_Directions_
The material is to be repeated exactly, from first line to last.

_Data under study_
━━━━━━━━

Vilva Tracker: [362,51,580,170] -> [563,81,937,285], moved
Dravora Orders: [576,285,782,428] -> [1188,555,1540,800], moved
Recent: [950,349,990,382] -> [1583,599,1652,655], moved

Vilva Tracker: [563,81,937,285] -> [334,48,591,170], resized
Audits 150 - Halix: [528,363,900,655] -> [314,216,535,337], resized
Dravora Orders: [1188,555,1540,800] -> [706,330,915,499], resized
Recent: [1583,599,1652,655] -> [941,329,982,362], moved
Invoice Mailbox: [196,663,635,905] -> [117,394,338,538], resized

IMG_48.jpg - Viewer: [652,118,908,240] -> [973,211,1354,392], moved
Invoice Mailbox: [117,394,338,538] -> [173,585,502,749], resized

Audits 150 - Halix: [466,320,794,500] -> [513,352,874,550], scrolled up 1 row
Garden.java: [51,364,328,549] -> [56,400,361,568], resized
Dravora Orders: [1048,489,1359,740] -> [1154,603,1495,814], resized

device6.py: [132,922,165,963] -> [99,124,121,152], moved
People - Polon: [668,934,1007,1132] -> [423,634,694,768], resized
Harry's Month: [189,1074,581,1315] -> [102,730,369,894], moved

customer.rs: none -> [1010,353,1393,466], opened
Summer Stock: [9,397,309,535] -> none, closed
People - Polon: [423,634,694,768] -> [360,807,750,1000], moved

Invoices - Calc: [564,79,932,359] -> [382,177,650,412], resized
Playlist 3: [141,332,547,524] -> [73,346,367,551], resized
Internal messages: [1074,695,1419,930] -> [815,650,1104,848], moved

━━━━━━━━

_Output_
Vilva Tracker: [362,51,580,170] -> [563,81,937,285], moved
Dravora Orders: [576,285,782,428] -> [1188,555,1540,800], moved
Recent: [950,349,990,382] -> [1583,599,1652,655], moved

Vilva Tracker: [563,81,937,285] -> [334,48,591,170], resized
Audits 150 - Halix: [528,363,900,655] -> [314,216,535,337], resized
Dravora Orders: [1188,555,1540,800] -> [706,330,915,499], resized
Recent: [1583,599,1652,655] -> [941,329,982,362], moved
Invoice Mailbox: [196,663,635,905] -> [117,394,338,538], resized

IMG_48.jpg - Viewer: [652,118,908,240] -> [973,211,1354,392], moved
Invoice Mailbox: [117,394,338,538] -> [173,585,502,749], resized

Audits 150 - Halix: [466,320,794,500] -> [513,352,874,550], scrolled up 1 row
Garden.java: [51,364,328,549] -> [56,400,361,568], resized
Dravora Orders: [1048,489,1359,740] -> [1154,603,1495,814], resized

device6.py: [132,922,165,963] -> [99,124,121,152], moved
People - Polon: [668,934,1007,1132] -> [423,634,694,768], resized
Harry's Month: [189,1074,581,1315] -> [102,730,369,894], moved

customer.rs: none -> [1010,353,1393,466], opened
Summer Stock: [9,397,309,535] -> none, closed
People - Polon: [423,634,694,768] -> [360,807,750,1000], moved

Invoices - Calc: [564,79,932,359] -> [382,177,650,412], resized
Playlist 3: [141,332,547,524] -> [73,346,367,551], resized
Internal messages: [1074,695,1419,930] -> [815,650,1104,848], moved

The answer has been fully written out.